[Data provided]

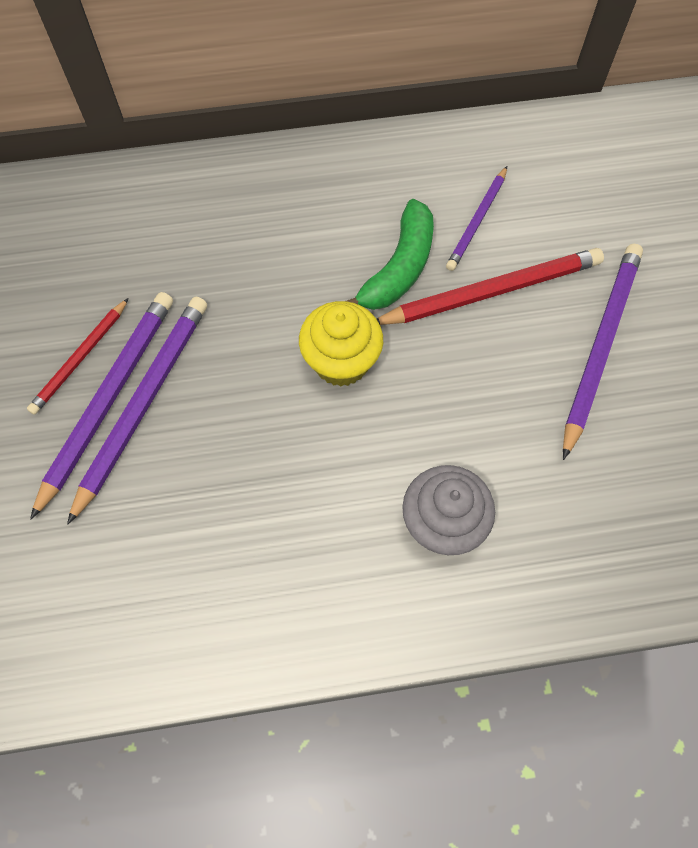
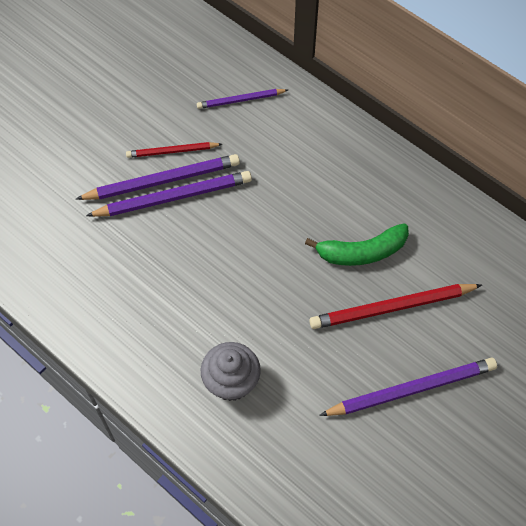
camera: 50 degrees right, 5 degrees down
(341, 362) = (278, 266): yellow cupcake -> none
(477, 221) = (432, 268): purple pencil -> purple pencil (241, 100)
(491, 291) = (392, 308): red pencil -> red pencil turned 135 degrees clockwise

[/Data provided]

Directions =>
Before you finish, make sure every line above has been repeated exactly and no picture remains in the copy.

Answer to this exercise =>
camera: 50 degrees right, 5 degrees down
(341, 362) = (278, 266): yellow cupcake -> none
(477, 221) = (432, 268): purple pencil -> purple pencil (241, 100)
(491, 291) = (392, 308): red pencil -> red pencil turned 135 degrees clockwise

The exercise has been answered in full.